#### [TASK REQUIREMENTS]
When a line of the material has the word "green" in it, copy that line.

-- Opening Marker --

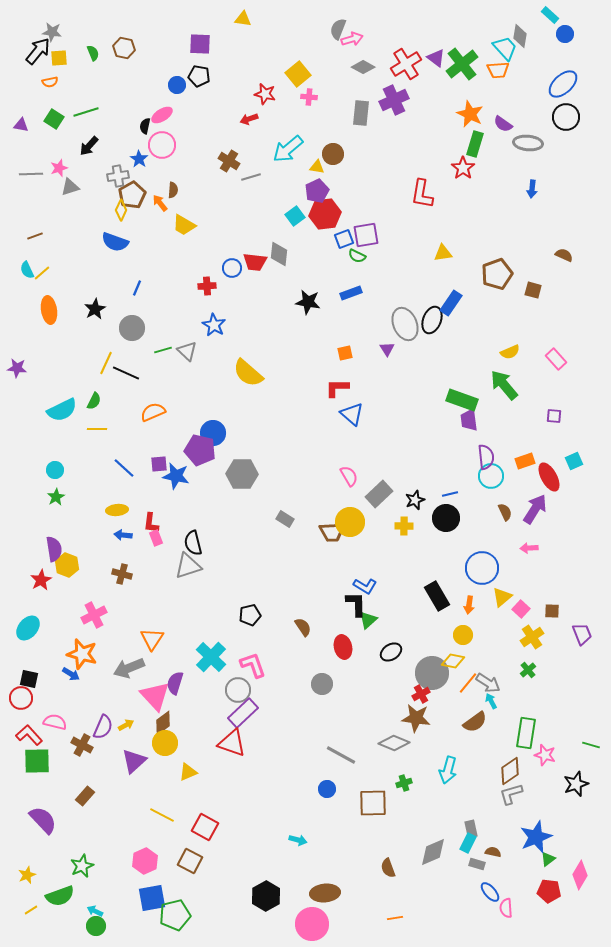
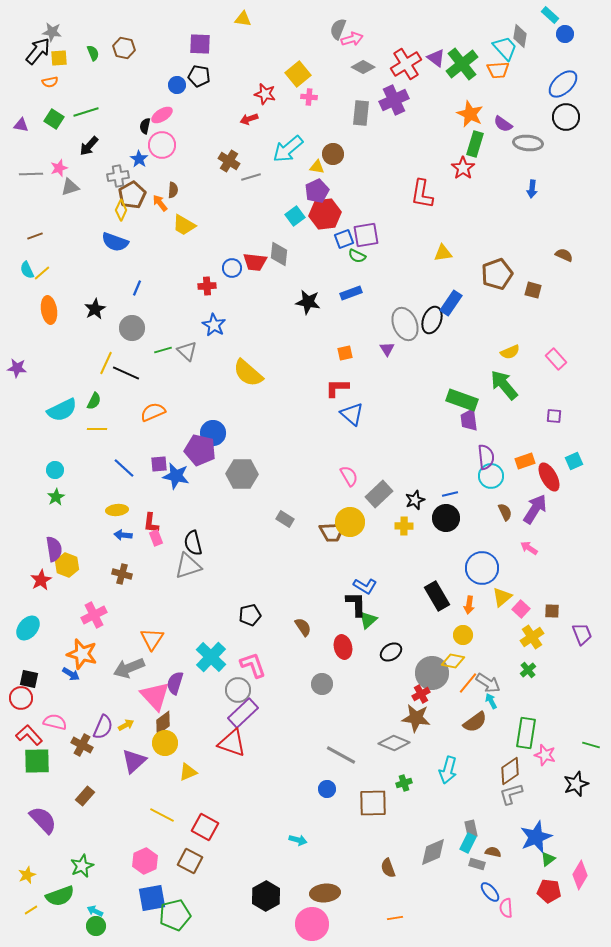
pink arrow at (529, 548): rotated 36 degrees clockwise
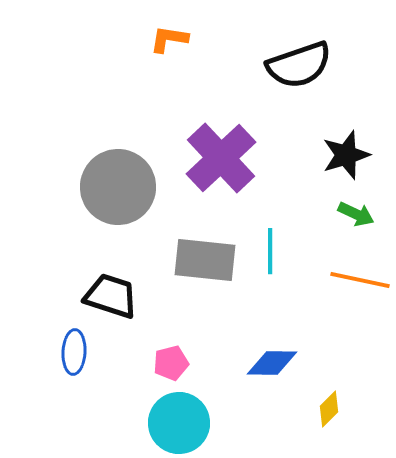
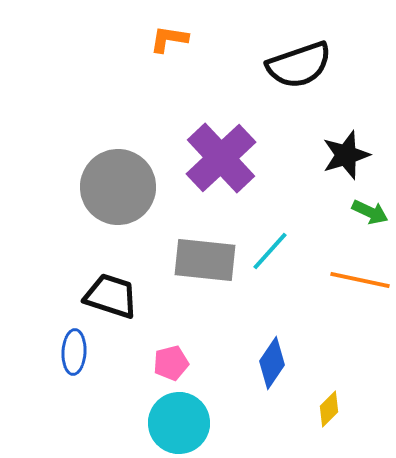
green arrow: moved 14 px right, 2 px up
cyan line: rotated 42 degrees clockwise
blue diamond: rotated 57 degrees counterclockwise
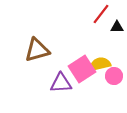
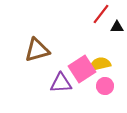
pink circle: moved 9 px left, 10 px down
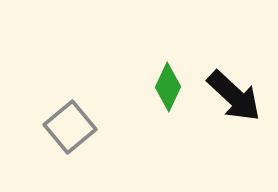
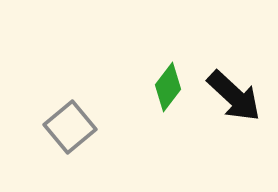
green diamond: rotated 12 degrees clockwise
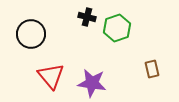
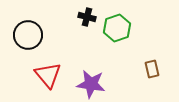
black circle: moved 3 px left, 1 px down
red triangle: moved 3 px left, 1 px up
purple star: moved 1 px left, 1 px down
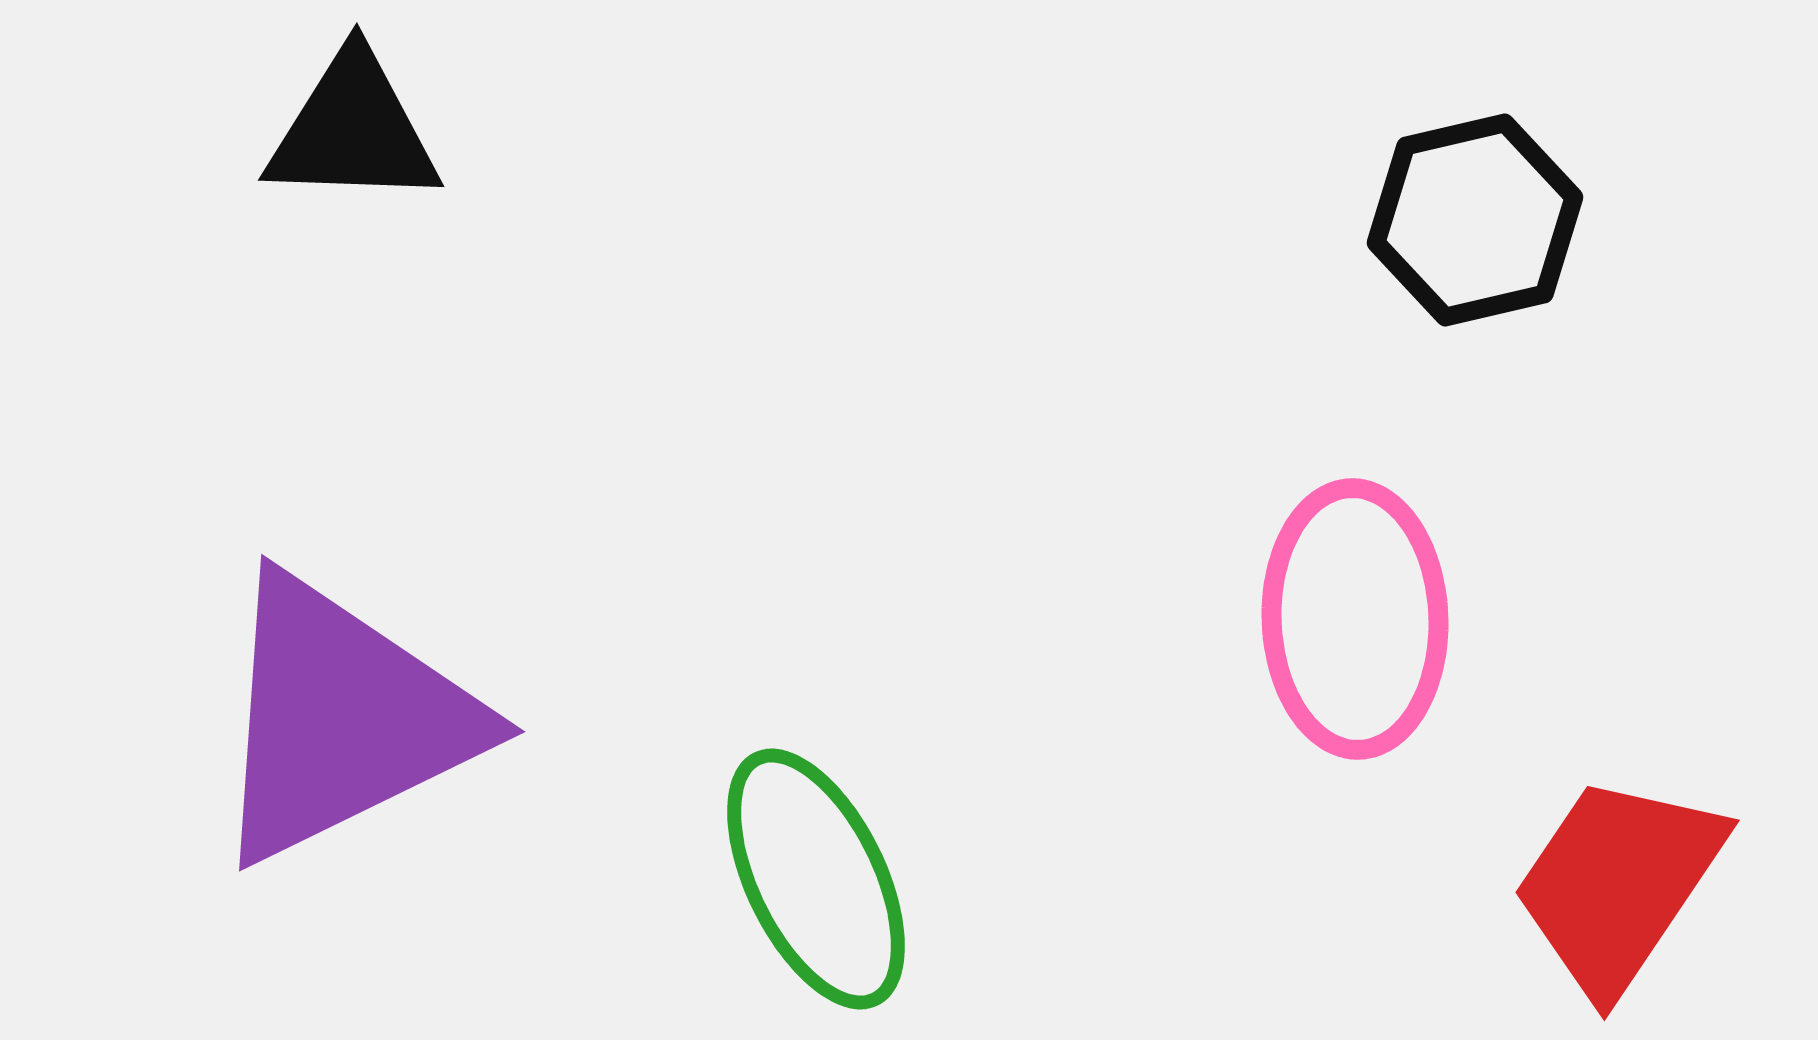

-- Closing Marker --

#### [SOLUTION FOR THIS TASK]
green arrow: moved 14 px right, 2 px up
green diamond: rotated 12 degrees clockwise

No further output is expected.